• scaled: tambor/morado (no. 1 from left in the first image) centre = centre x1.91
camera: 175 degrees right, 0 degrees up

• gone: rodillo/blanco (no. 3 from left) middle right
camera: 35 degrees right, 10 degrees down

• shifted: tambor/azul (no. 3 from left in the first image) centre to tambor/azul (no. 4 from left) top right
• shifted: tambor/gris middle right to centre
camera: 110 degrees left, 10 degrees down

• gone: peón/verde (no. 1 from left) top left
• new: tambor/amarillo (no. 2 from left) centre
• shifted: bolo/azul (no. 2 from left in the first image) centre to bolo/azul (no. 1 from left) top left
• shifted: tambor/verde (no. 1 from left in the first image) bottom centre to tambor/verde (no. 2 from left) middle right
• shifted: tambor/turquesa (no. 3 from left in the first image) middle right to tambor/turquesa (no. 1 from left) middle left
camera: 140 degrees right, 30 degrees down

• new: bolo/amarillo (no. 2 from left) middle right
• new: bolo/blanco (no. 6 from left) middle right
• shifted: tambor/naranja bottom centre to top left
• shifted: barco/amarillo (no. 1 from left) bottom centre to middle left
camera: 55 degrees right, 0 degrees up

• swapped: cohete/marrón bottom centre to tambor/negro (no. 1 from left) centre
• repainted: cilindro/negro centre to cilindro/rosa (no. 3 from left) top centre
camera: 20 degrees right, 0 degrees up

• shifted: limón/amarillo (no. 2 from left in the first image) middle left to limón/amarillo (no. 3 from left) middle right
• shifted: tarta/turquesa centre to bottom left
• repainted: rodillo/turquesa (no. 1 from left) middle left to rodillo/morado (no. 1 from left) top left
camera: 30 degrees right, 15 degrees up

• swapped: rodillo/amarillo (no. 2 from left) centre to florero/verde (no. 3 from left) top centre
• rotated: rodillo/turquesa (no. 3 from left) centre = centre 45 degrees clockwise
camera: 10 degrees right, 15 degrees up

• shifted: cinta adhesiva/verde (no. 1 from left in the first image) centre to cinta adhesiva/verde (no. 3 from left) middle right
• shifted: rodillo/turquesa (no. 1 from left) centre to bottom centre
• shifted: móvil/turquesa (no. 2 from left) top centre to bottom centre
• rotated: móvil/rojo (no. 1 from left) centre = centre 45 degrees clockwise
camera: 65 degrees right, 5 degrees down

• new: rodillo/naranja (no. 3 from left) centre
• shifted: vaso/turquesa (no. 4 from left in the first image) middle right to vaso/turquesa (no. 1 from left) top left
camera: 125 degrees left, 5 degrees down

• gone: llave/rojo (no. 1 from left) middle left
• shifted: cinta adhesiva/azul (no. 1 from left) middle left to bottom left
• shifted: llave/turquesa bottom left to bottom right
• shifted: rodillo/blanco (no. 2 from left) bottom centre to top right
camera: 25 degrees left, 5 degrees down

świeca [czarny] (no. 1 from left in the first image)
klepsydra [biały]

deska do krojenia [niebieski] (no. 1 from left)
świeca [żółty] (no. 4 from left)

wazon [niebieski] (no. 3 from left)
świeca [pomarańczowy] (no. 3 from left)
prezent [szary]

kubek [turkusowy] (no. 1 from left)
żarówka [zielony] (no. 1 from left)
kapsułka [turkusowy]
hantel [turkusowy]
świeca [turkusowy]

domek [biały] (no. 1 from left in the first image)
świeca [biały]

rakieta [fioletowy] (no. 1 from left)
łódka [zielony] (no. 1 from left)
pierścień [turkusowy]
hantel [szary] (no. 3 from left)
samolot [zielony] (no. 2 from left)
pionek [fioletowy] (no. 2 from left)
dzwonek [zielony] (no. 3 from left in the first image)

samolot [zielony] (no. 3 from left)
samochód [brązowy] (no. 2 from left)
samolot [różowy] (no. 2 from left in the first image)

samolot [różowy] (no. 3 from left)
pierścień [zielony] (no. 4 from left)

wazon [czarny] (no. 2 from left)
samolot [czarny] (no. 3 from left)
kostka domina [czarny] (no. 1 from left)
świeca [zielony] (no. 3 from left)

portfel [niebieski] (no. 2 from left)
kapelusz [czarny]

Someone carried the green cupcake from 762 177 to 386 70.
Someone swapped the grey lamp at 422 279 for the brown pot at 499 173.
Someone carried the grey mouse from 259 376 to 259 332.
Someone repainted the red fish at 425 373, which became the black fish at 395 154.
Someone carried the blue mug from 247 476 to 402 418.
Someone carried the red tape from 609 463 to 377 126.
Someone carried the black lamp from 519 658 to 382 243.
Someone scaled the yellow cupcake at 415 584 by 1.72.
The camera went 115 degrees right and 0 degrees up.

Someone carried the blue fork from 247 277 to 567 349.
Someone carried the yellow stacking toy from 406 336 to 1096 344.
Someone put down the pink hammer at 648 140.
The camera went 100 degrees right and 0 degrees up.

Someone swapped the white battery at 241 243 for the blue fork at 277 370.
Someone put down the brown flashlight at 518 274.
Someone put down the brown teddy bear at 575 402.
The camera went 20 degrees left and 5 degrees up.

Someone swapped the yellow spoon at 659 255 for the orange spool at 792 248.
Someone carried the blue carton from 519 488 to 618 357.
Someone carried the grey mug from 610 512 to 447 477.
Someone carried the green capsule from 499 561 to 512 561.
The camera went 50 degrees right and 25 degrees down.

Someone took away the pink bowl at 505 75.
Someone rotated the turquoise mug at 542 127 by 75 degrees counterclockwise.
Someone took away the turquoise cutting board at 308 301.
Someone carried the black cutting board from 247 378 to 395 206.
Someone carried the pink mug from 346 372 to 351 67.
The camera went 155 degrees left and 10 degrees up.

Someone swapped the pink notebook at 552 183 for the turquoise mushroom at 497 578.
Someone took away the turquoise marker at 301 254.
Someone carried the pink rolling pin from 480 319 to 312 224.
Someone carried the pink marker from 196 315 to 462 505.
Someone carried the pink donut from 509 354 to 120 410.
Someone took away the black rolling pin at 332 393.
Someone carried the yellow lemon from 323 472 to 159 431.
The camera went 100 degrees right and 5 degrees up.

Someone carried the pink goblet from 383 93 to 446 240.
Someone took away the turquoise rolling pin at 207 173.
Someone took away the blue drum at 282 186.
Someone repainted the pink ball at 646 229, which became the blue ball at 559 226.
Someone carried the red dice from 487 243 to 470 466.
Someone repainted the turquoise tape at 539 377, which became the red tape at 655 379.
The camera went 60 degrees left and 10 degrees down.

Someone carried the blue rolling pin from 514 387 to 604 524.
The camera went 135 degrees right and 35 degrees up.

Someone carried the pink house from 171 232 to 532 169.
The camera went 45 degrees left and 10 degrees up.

▸ TASK STATEMENT
Would you please copy, word for word, everything above from the line containing "Someone carried the red tape" down to the line containing "Someone scaled the", those two lines included?

▸ EXERCISE ANSWER
Someone carried the red tape from 609 463 to 377 126.
Someone carried the black lamp from 519 658 to 382 243.
Someone scaled the yellow cupcake at 415 584 by 1.72.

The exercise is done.